> [DIRECTIONS FOR THIS TASK] Return exactly the lines that run from the one containing "brown dumbbell: 0 -> 1" to the end of the entries, with both ends included.

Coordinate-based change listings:

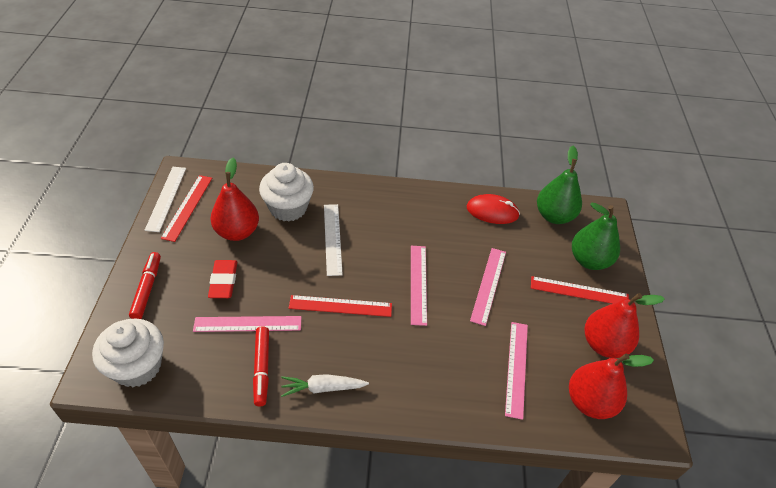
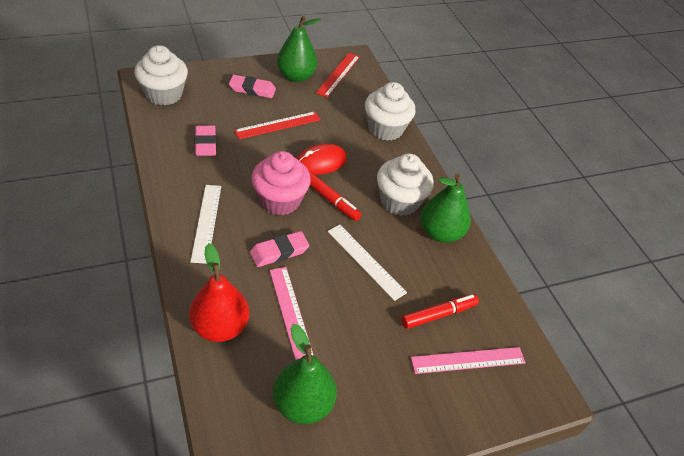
green pear: 2 -> 3
pink cupcake: 0 -> 1
pink eraser: 0 -> 3
pink ruler: 4 -> 2
red eraser: 1 -> 0
red pear: 3 -> 1
red ruler: 3 -> 2
white carrot: 1 -> 0
white cupcake: 2 -> 3

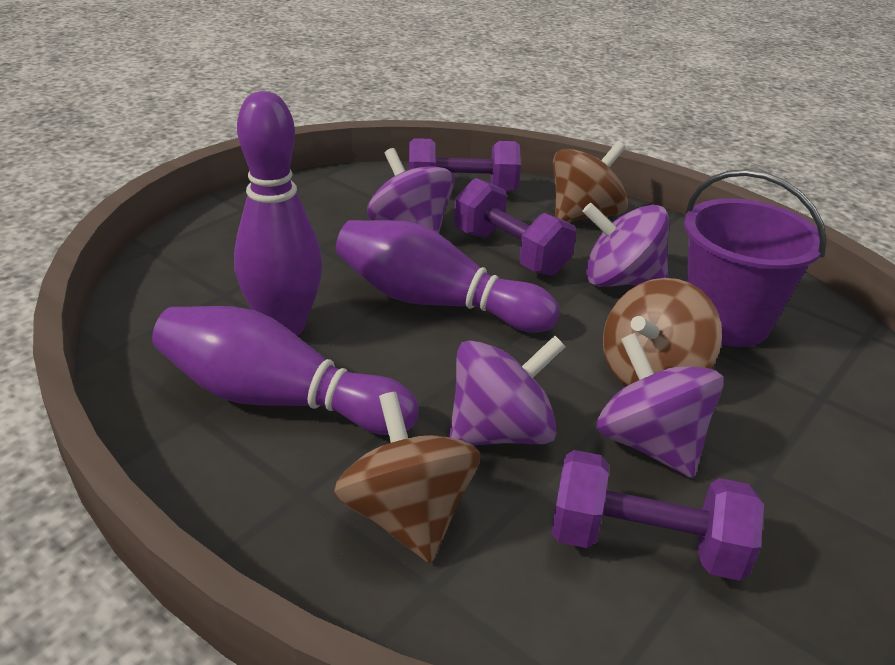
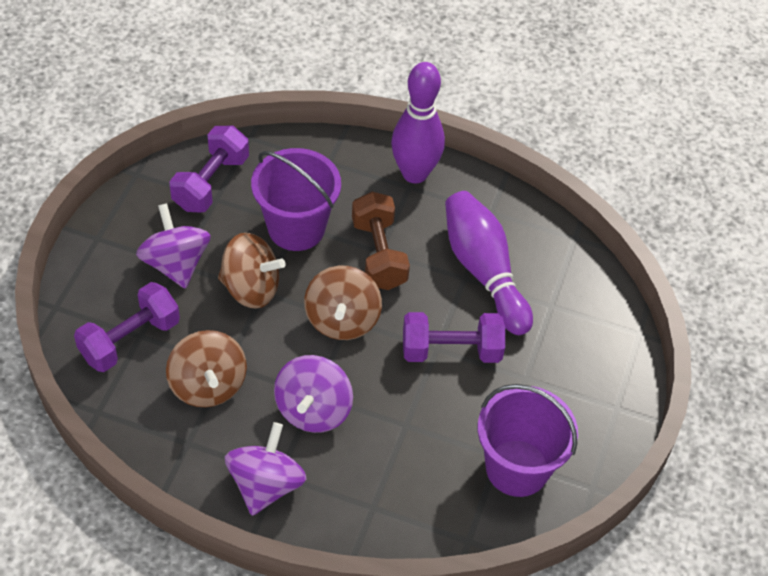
brown dumbbell: 0 -> 1
purple bowling pin: 3 -> 2
purple bucket: 1 -> 2
purple spinning top: 4 -> 3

> [PROBLEM SOLUTION]
brown dumbbell: 0 -> 1
purple bowling pin: 3 -> 2
purple bucket: 1 -> 2
purple spinning top: 4 -> 3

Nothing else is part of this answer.